__WORK REQUIRED__:
Please lay out every line of the listing below as a JSON list of strings, one string per line, with blank lines and the pictures left out.

============

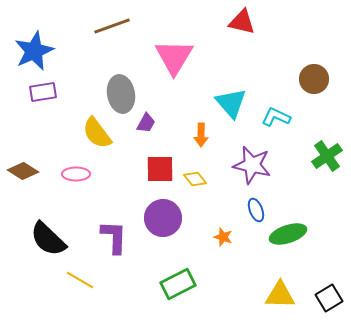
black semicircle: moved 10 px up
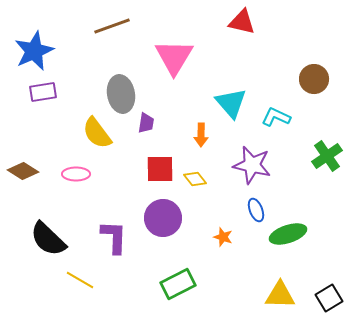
purple trapezoid: rotated 20 degrees counterclockwise
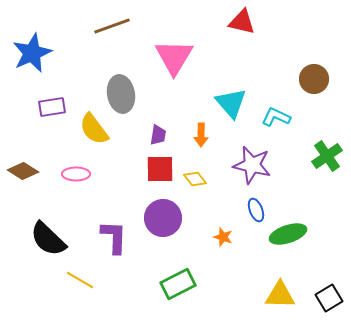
blue star: moved 2 px left, 2 px down
purple rectangle: moved 9 px right, 15 px down
purple trapezoid: moved 12 px right, 12 px down
yellow semicircle: moved 3 px left, 4 px up
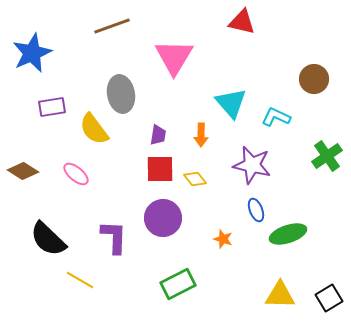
pink ellipse: rotated 40 degrees clockwise
orange star: moved 2 px down
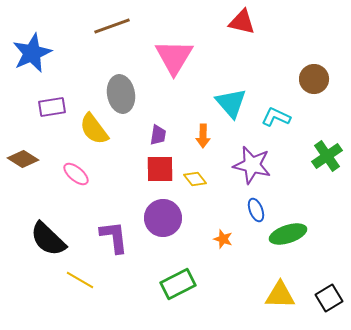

============

__EXPECTED ANSWER__:
[
  "black semicircle: moved 10 px up",
  "purple trapezoid: rotated 20 degrees counterclockwise",
  "blue star: moved 2 px left, 2 px down",
  "purple rectangle: moved 9 px right, 15 px down",
  "purple trapezoid: moved 12 px right, 12 px down",
  "yellow semicircle: moved 3 px left, 4 px up",
  "pink ellipse: rotated 40 degrees clockwise",
  "orange star: moved 2 px down"
]